EXERCISE DESCRIPTION
Each record below must come back exactly as written; its pictures must not.
##### PROVIDED ENTRIES
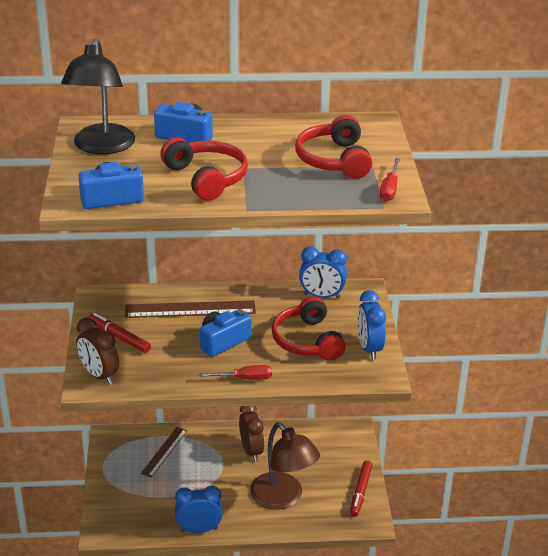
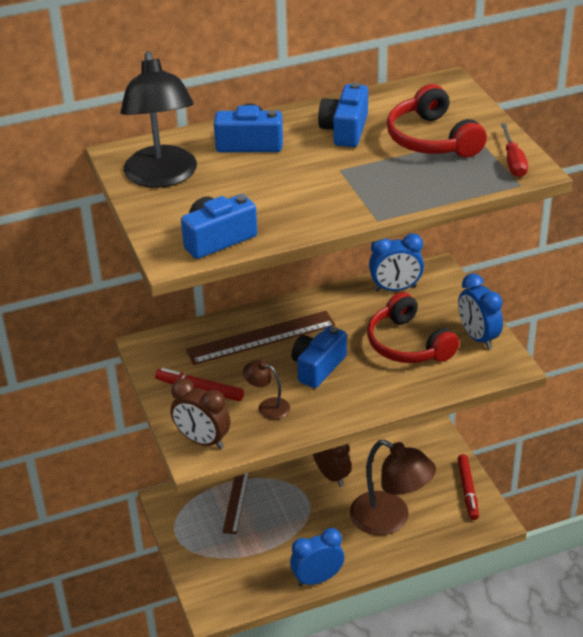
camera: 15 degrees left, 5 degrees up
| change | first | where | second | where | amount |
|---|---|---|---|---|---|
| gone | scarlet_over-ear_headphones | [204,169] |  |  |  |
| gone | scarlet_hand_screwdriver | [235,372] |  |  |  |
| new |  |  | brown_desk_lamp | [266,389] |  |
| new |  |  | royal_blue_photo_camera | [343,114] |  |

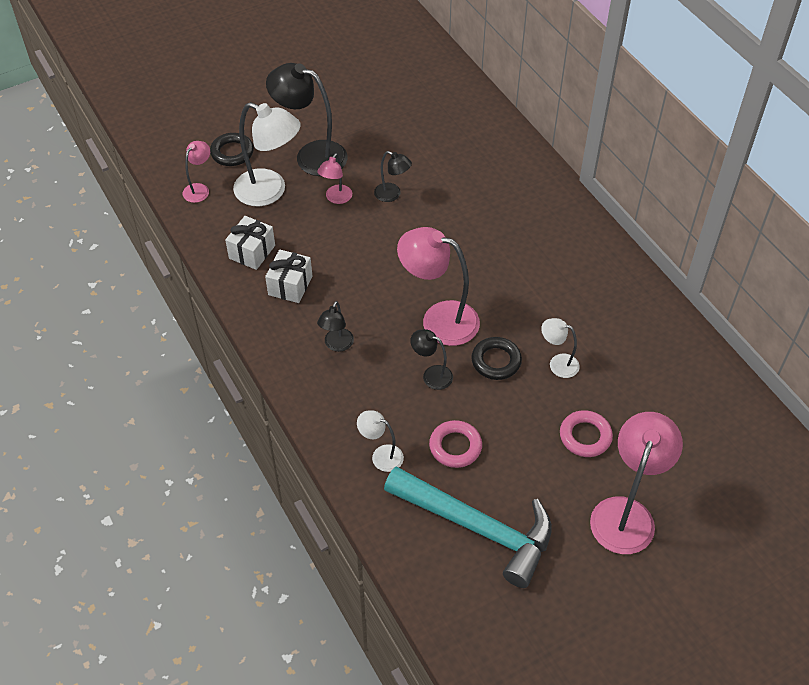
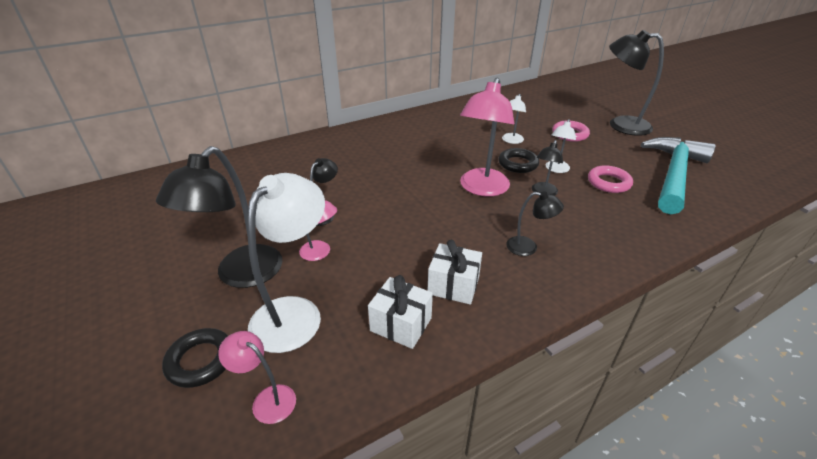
camera: 90 degrees left, 15 degrees down
| change | first | where | second | where | amount |
|---|---|---|---|---|---|
| shifted | white_desk_lamp | [380,441] |  | [561,146] |  |
| repainted | rosy_desk_lamp | [636,483] | ebony_desk_lamp | [636,83] |  |

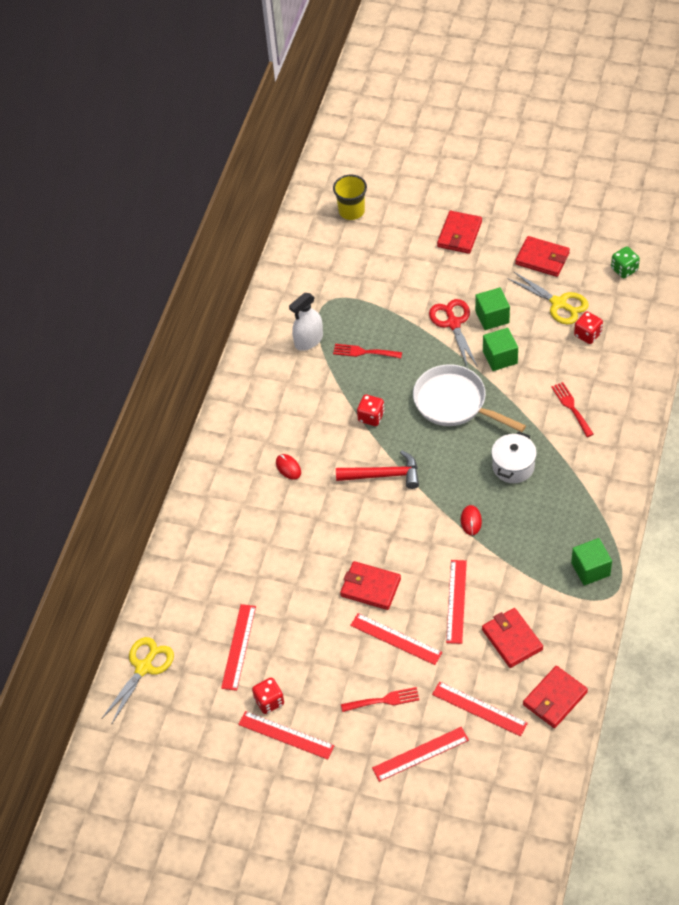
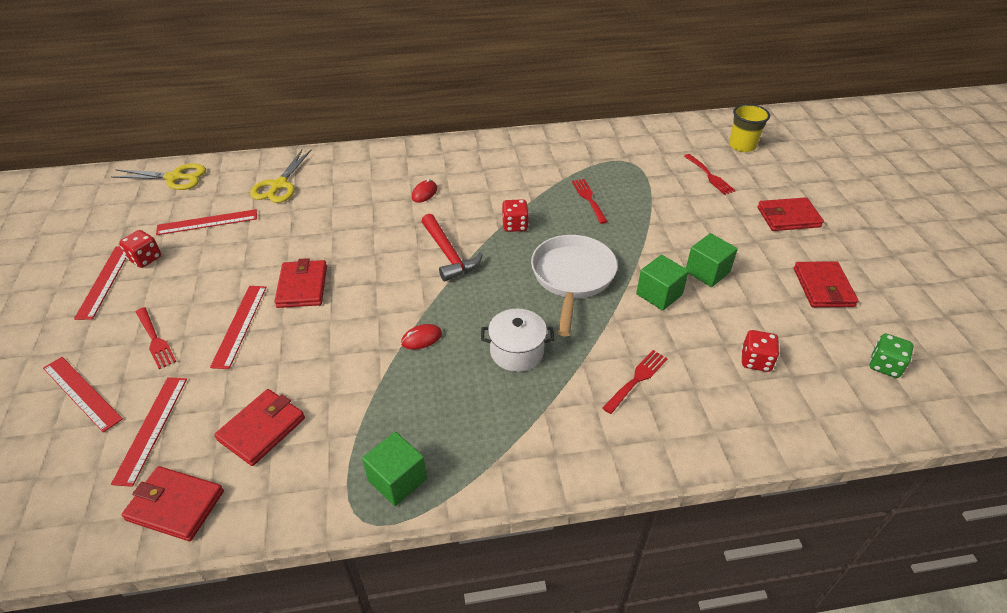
camera: 60 degrees right, 10 degrees down
| change | first | where | second | where | amount |
|---|---|---|---|---|---|
| gone | white_sprayer | [306,322] |  |  |  |
| gone | scarlet_scissors | [453,333] |  |  |  |
| gone | scarlet_measuring_stick | [456,602] |  |  |  |
| shifted | bright_yellow_scissors | [548,298] |  | [280,176] |  |
| new |  |  | scarlet_dinner_fork | [710,174] |  |

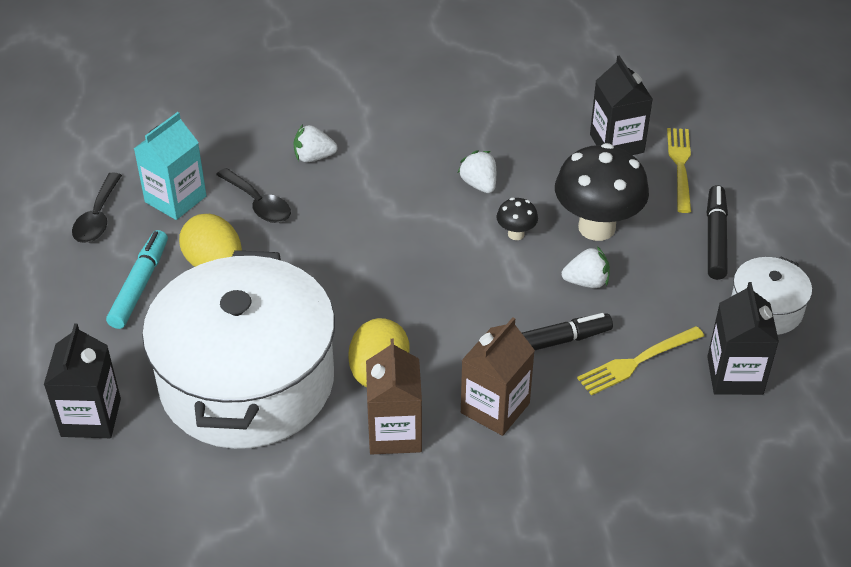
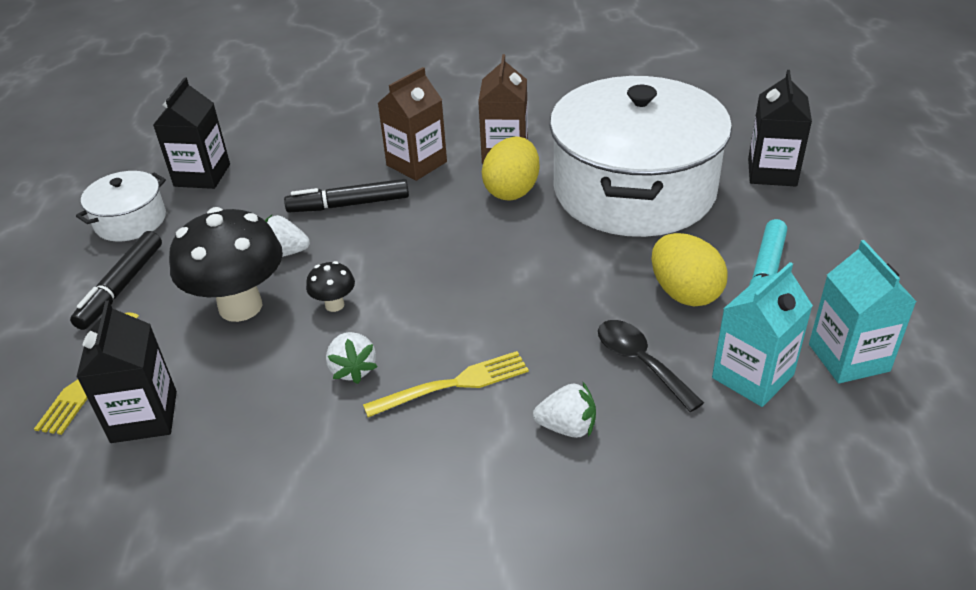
camera: 170 degrees left, 5 degrees down
| change | first | where | second | where | amount |
|---|---|---|---|---|---|
| swapped | ebony_tablespoon | [97,207] | teal_carton | [863,311] |  |
| shifted | bright_yellow_dinner_fork | [640,360] |  | [446,384] |  |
##########
SOLUTION TO THIS TASK
camera: 15 degrees left, 5 degrees up
| change | first | where | second | where | amount |
|---|---|---|---|---|---|
| gone | scarlet_over-ear_headphones | [204,169] |  |  |  |
| gone | scarlet_hand_screwdriver | [235,372] |  |  |  |
| new |  |  | brown_desk_lamp | [266,389] |  |
| new |  |  | royal_blue_photo_camera | [343,114] |  |

camera: 90 degrees left, 15 degrees down
| change | first | where | second | where | amount |
|---|---|---|---|---|---|
| shifted | white_desk_lamp | [380,441] |  | [561,146] |  |
| repainted | rosy_desk_lamp | [636,483] | ebony_desk_lamp | [636,83] |  |

camera: 60 degrees right, 10 degrees down
| change | first | where | second | where | amount |
|---|---|---|---|---|---|
| gone | white_sprayer | [306,322] |  |  |  |
| gone | scarlet_scissors | [453,333] |  |  |  |
| gone | scarlet_measuring_stick | [456,602] |  |  |  |
| shifted | bright_yellow_scissors | [548,298] |  | [280,176] |  |
| new |  |  | scarlet_dinner_fork | [710,174] |  |

camera: 170 degrees left, 5 degrees down
| change | first | where | second | where | amount |
|---|---|---|---|---|---|
| swapped | ebony_tablespoon | [97,207] | teal_carton | [863,311] |  |
| shifted | bright_yellow_dinner_fork | [640,360] |  | [446,384] |  |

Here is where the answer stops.